[Collected data entries]

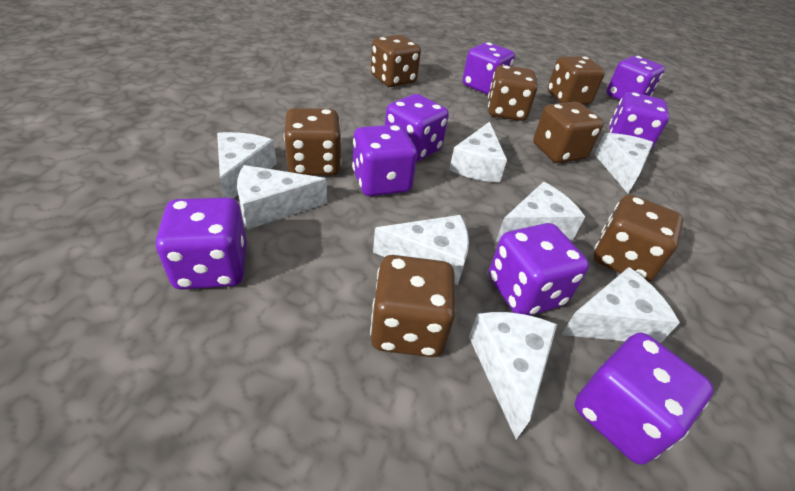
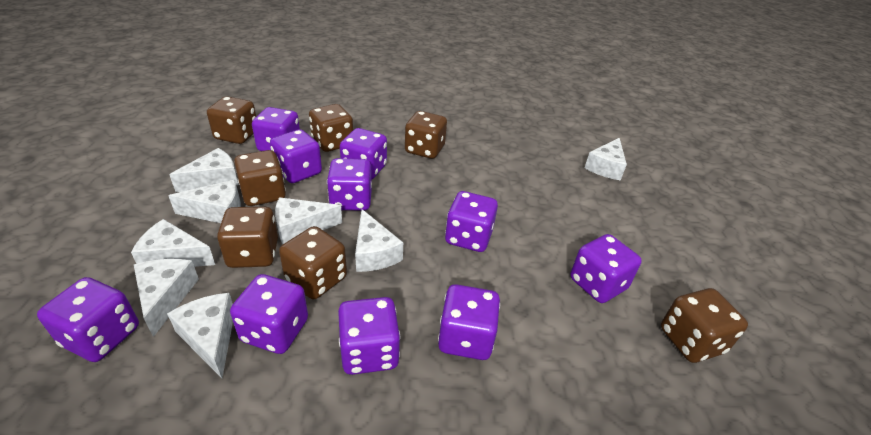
purple dice: 8 -> 10

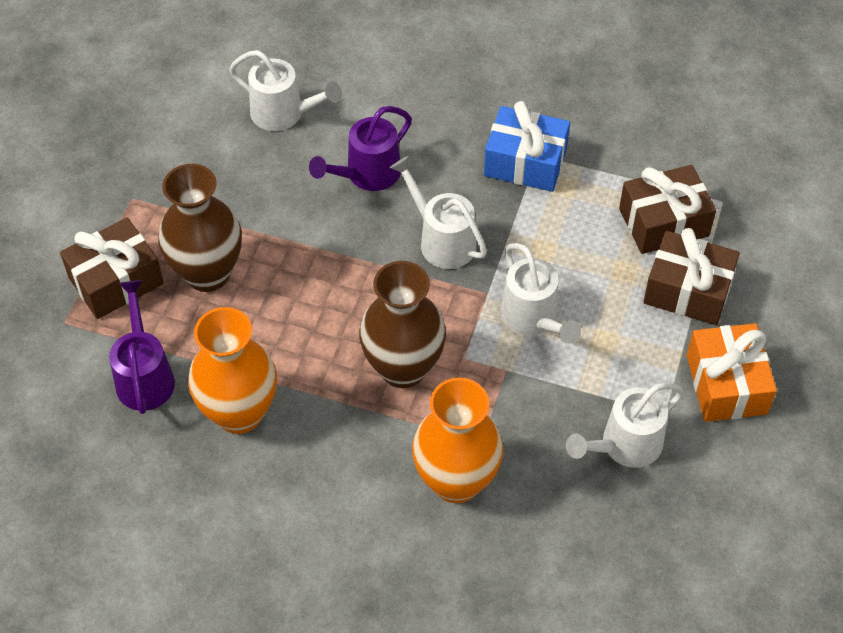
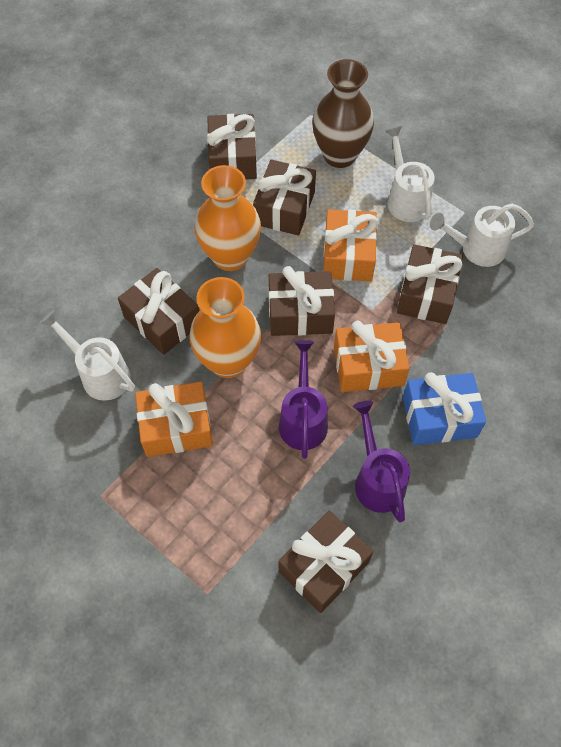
brown gift: 3 -> 6
brown vase: 2 -> 1
orange gift: 1 -> 3
white watering can: 4 -> 3

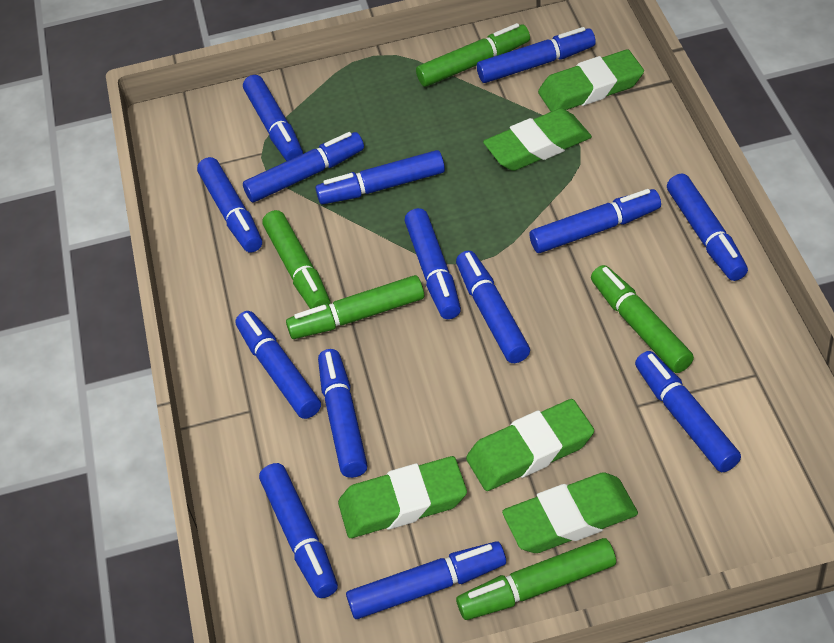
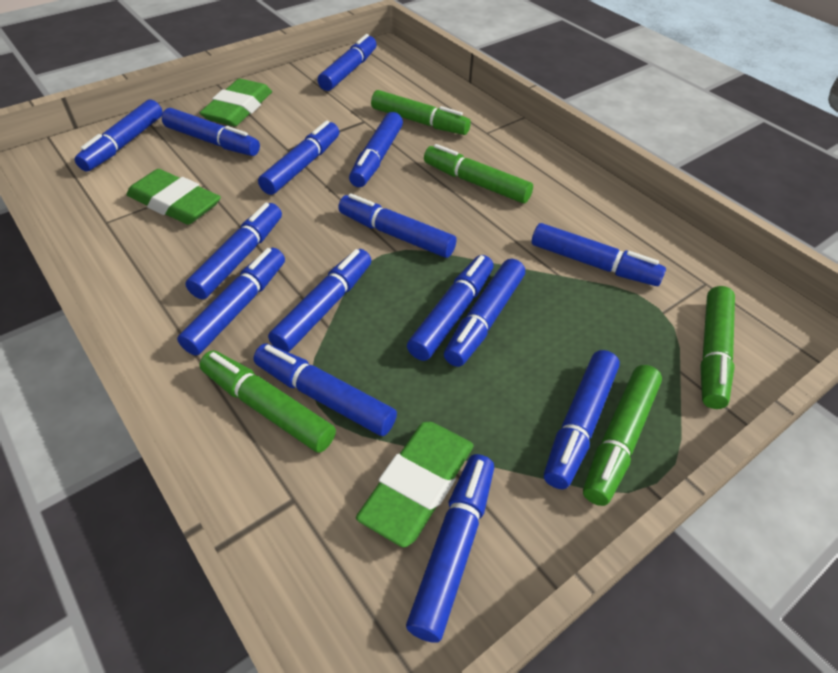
blue marker: 14 -> 15
green eraser: 5 -> 3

**Work order**
Pictures stay out; the data above is to be returned exactly.

**Result for this exercise**
purple dice: 8 -> 10

brown gift: 3 -> 6
brown vase: 2 -> 1
orange gift: 1 -> 3
white watering can: 4 -> 3

blue marker: 14 -> 15
green eraser: 5 -> 3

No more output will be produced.